Structured diff data »
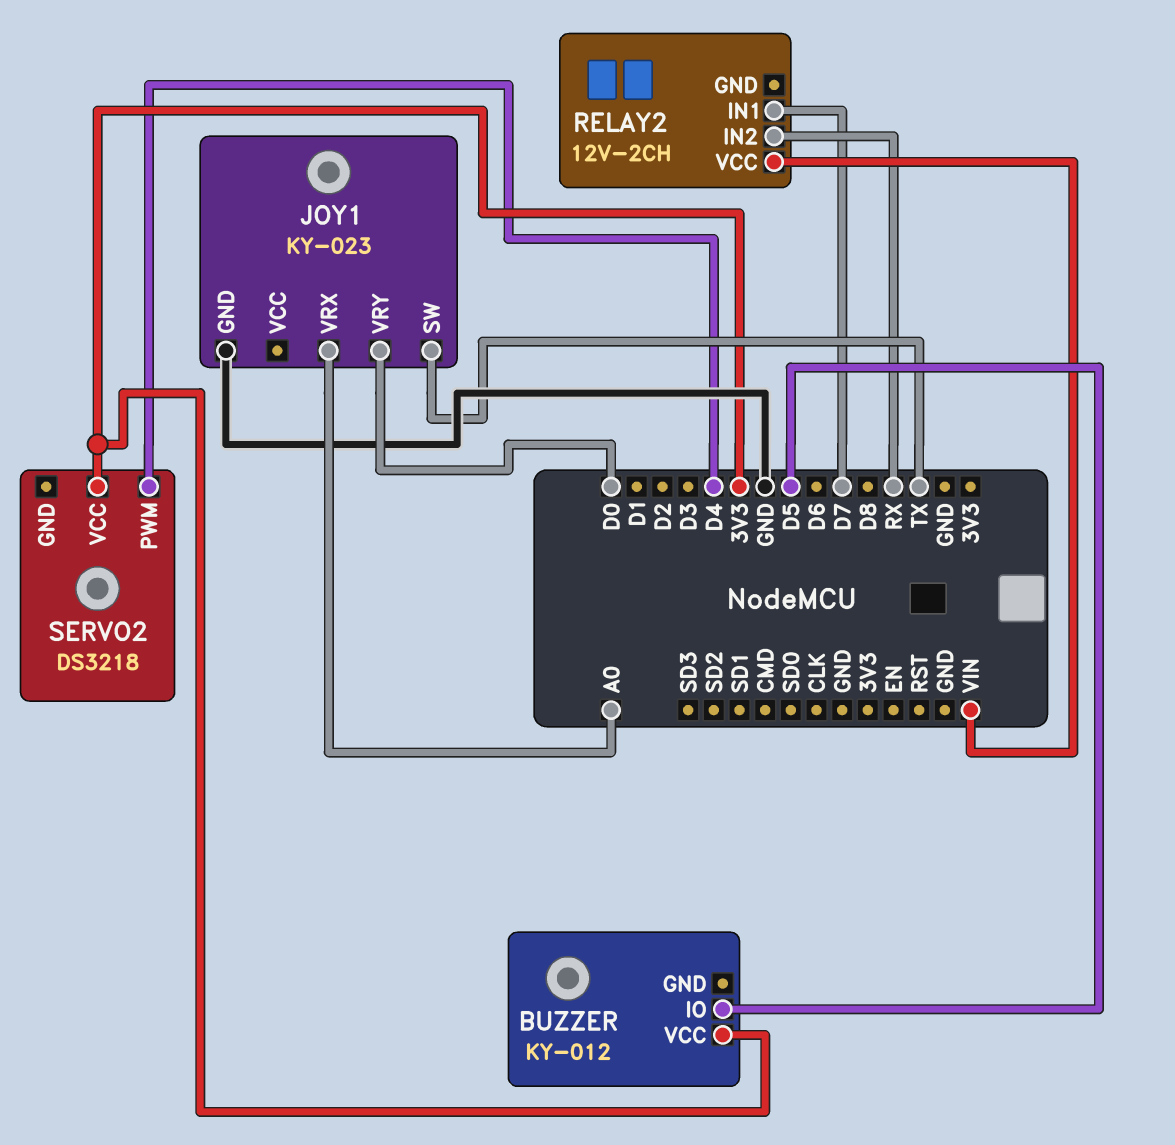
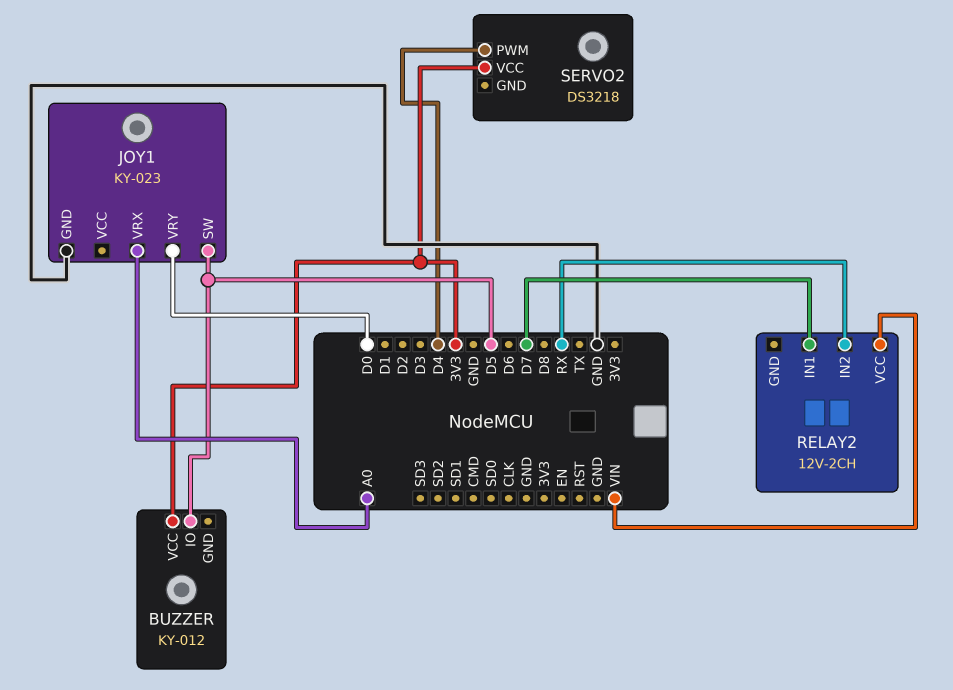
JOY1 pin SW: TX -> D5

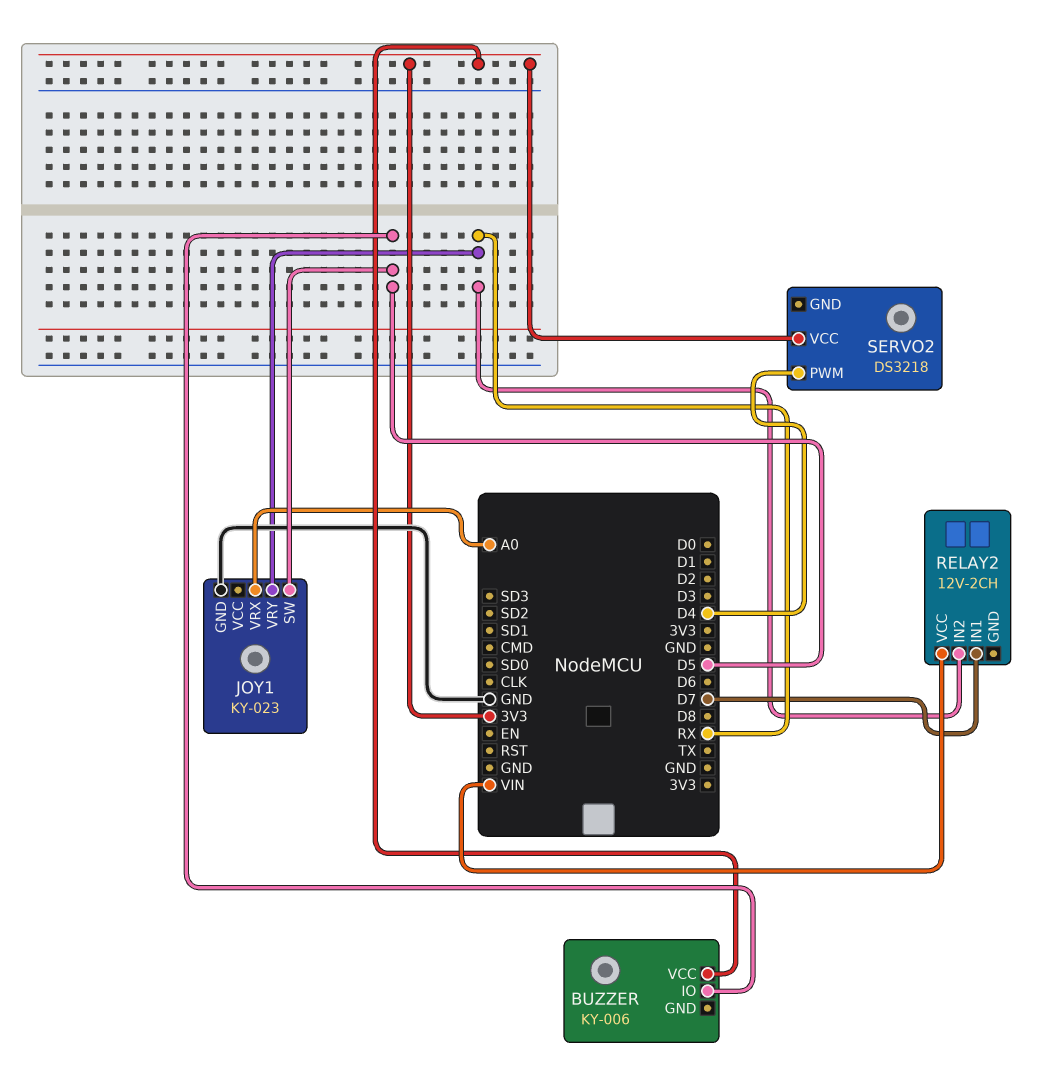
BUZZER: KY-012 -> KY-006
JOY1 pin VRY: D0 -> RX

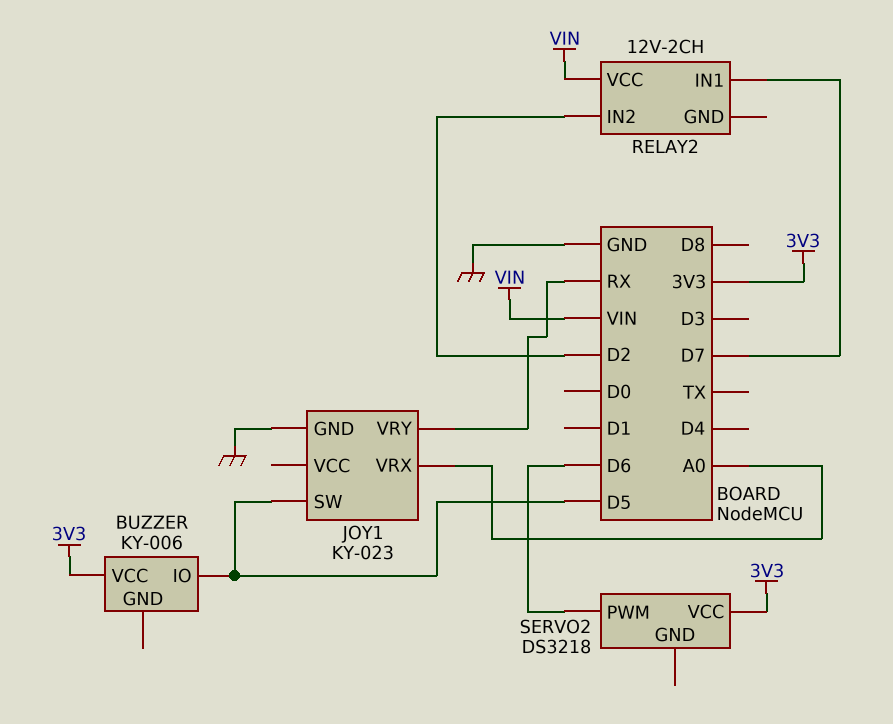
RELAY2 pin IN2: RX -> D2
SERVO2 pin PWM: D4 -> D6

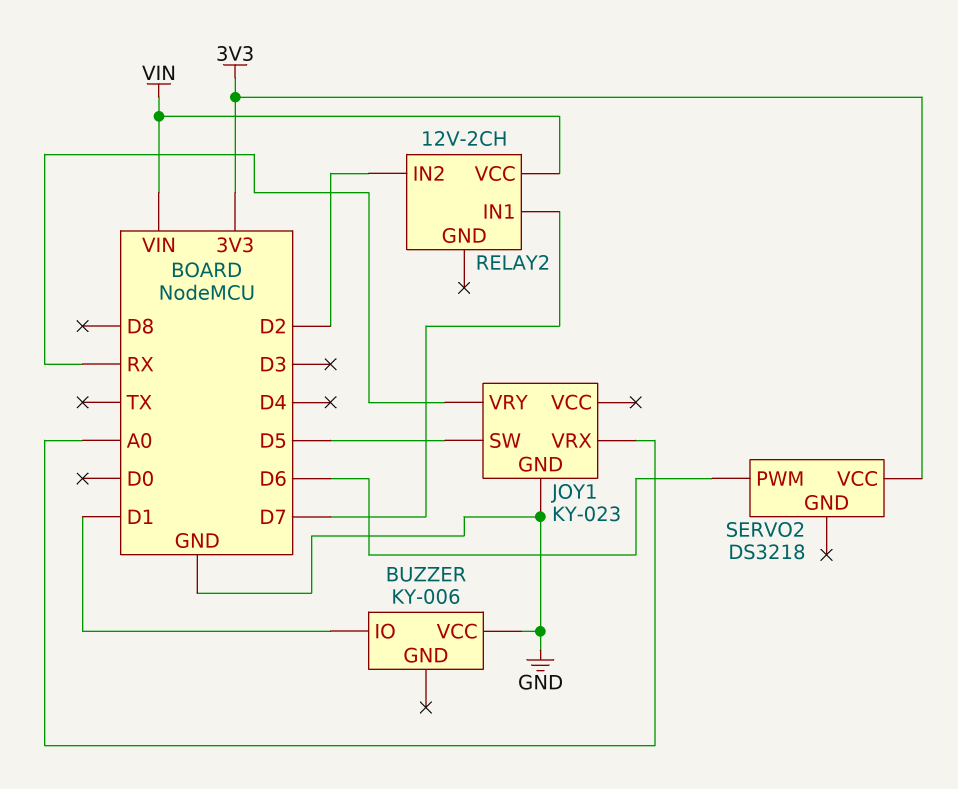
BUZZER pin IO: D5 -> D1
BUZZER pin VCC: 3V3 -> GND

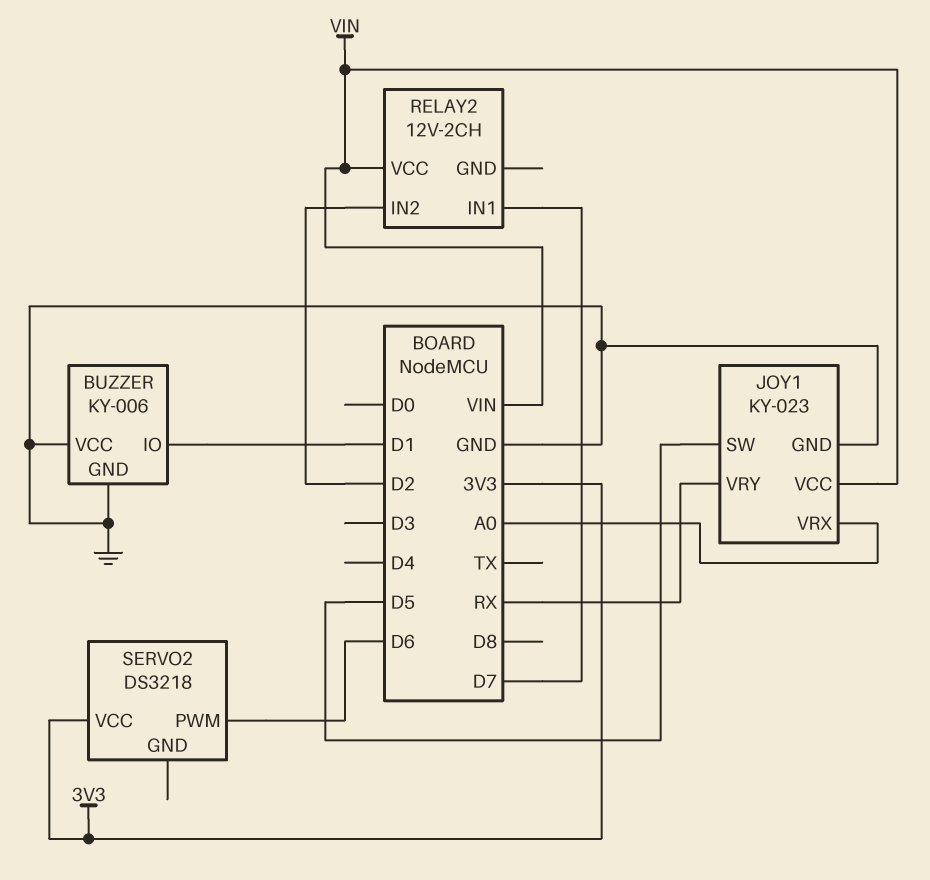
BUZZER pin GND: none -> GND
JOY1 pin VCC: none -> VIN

WHAT THE TASK REQUIRES » How many lines in the records above contain the word "none"? Reply with the number alone.

TASK ANSWER » 2